Stored data START
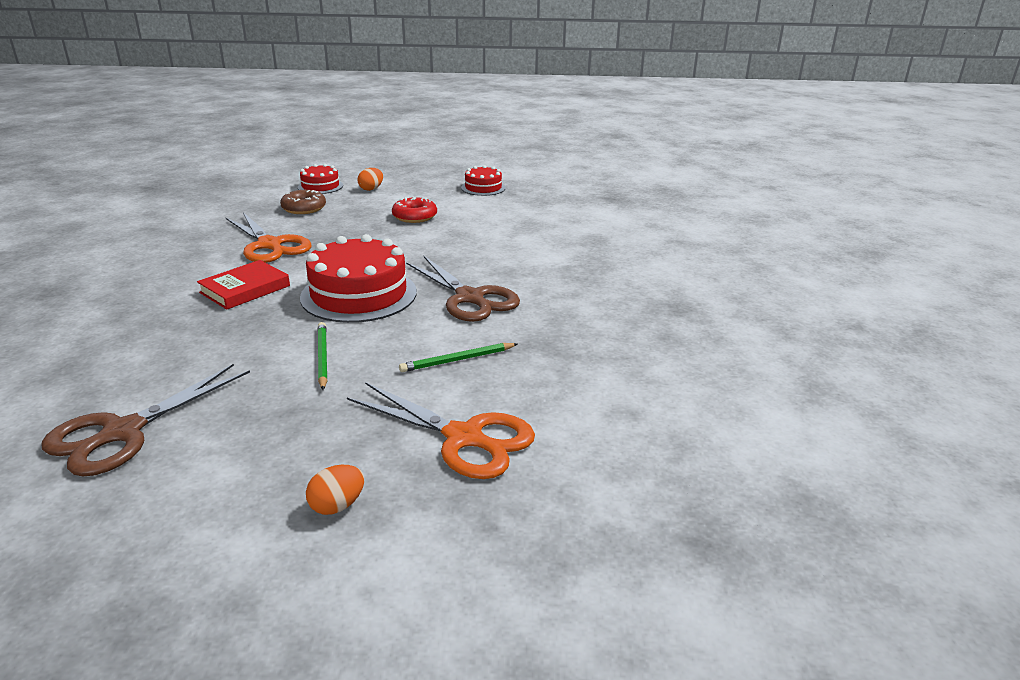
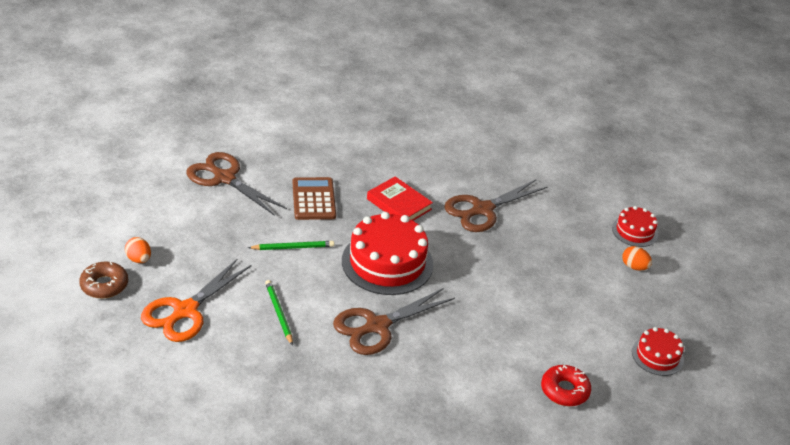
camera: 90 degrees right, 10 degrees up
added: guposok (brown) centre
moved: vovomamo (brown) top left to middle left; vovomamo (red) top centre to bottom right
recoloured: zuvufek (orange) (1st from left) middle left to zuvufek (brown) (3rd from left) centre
Stored data END
» What you will do
Go back to the data above and please quote exactly, and only, the lines from the line with "moved: vovomamo (brown)" through its last line.

» Task output
moved: vovomamo (brown) top left to middle left; vovomamo (red) top centre to bottom right
recoloured: zuvufek (orange) (1st from left) middle left to zuvufek (brown) (3rd from left) centre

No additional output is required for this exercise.